Only the lines below, from the one with "TP1: test point (3V3) -> none" through the one with "U10: buffer 74LS07", are to be written out, exactly.
== Segment start ==
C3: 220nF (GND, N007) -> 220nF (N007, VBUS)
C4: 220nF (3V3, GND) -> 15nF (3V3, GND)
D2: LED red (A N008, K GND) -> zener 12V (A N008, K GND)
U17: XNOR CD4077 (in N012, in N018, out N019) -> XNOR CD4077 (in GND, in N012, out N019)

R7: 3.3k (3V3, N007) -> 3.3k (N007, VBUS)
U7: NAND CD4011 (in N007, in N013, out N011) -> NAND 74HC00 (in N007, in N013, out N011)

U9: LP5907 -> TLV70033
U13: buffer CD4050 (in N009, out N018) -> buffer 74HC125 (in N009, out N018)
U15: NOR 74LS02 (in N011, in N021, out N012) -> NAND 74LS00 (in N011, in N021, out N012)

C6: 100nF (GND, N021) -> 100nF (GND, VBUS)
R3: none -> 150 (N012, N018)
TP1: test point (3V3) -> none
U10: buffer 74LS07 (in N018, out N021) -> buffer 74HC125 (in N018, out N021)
== Segment end ==
== Segment start ==
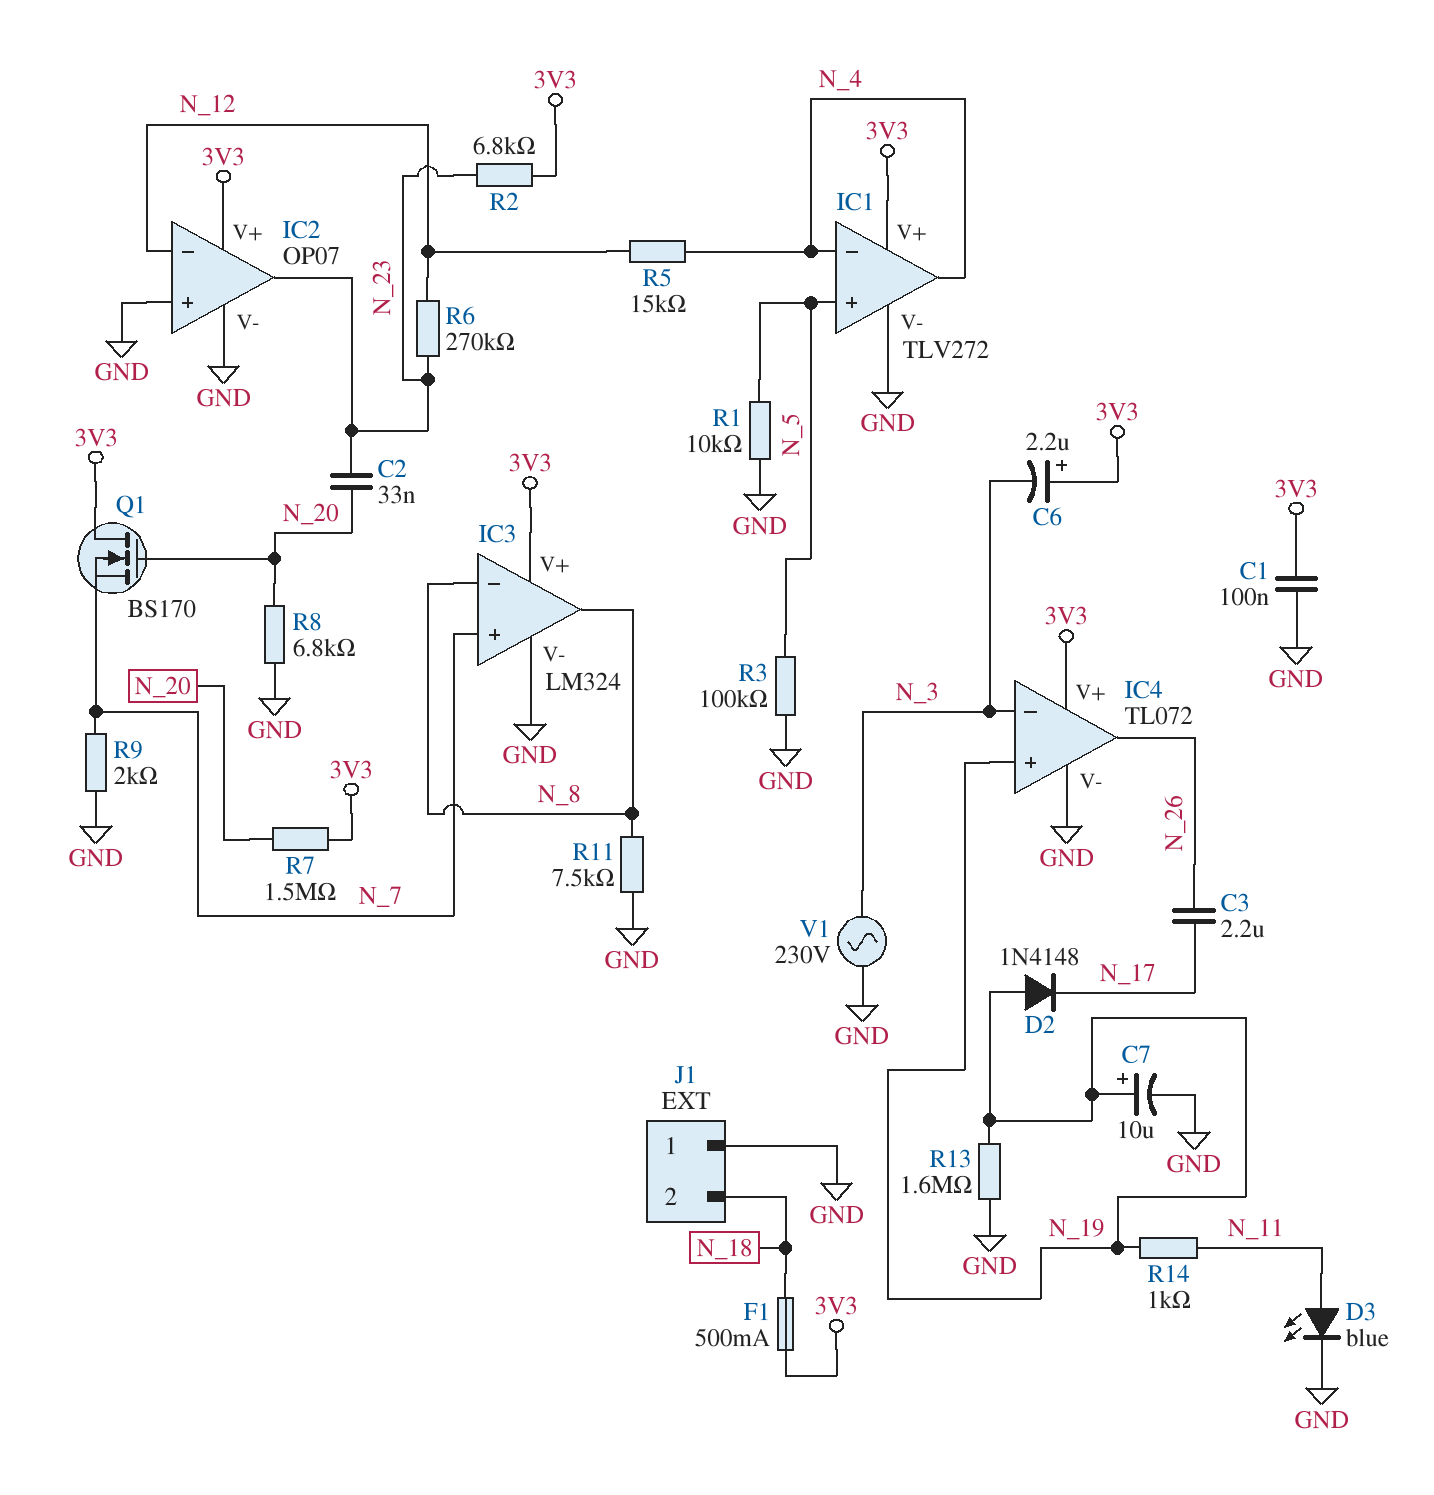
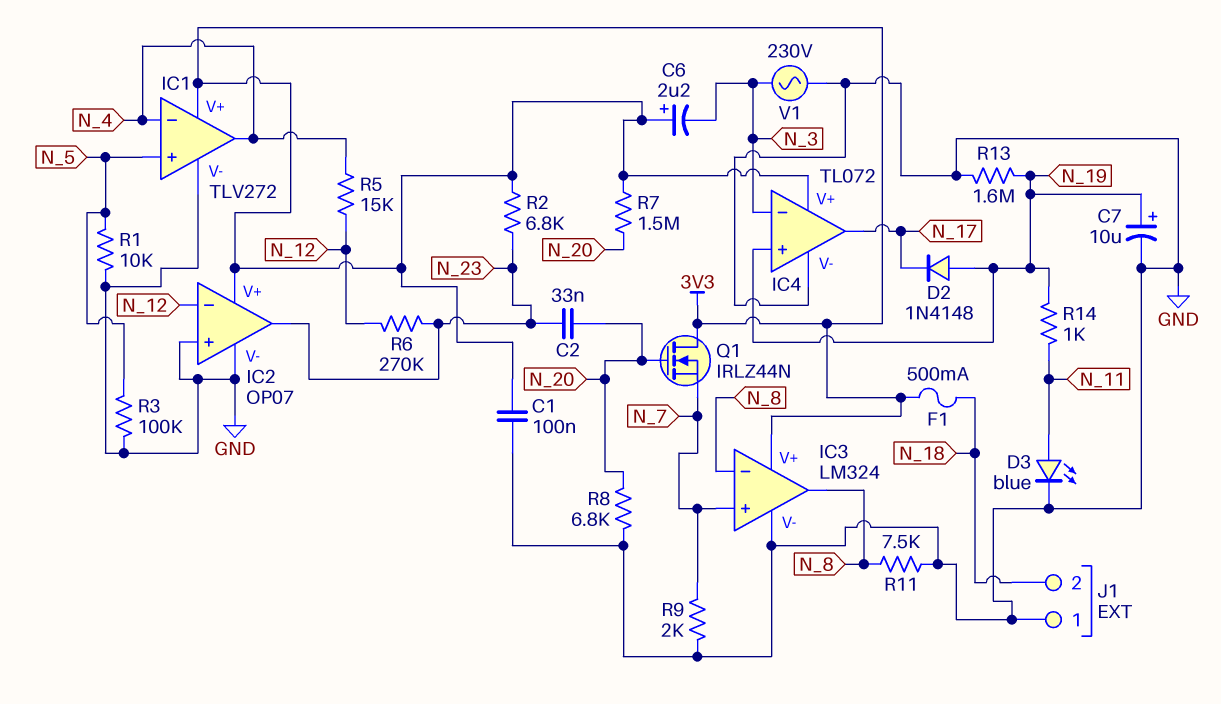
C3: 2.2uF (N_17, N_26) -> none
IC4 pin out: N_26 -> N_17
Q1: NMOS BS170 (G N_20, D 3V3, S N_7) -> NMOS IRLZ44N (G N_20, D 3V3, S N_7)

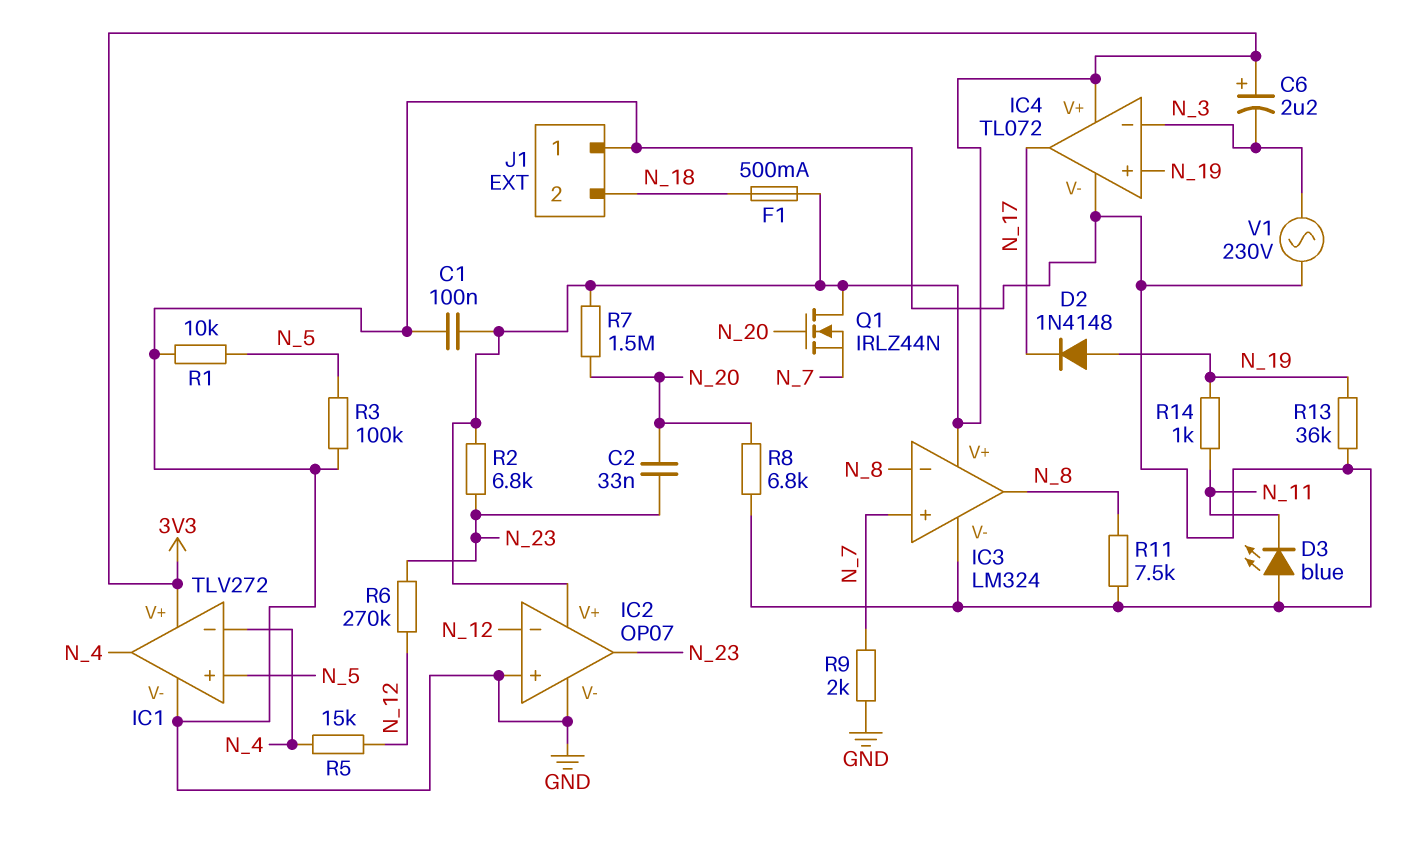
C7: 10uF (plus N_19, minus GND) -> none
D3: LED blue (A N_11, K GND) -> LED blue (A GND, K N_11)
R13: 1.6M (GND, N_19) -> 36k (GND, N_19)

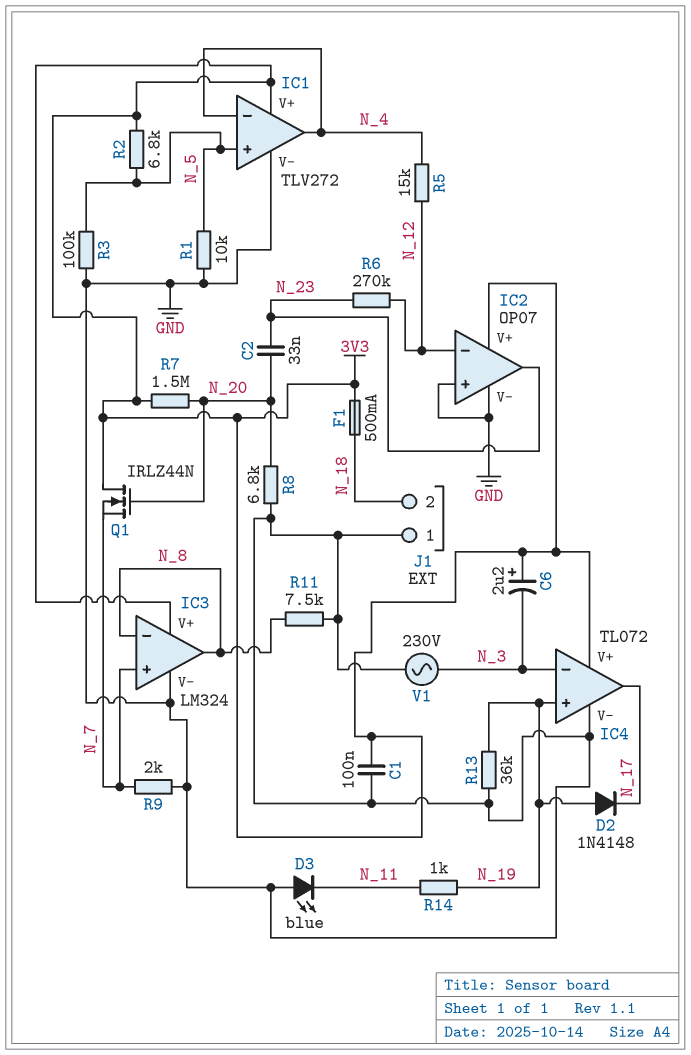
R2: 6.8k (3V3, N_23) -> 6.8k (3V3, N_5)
== Segment end ==
TASK ANSWER:
TP1: test point (3V3) -> none
U10: buffer 74LS07 (in N018, out N021) -> buffer 74HC125 (in N018, out N021)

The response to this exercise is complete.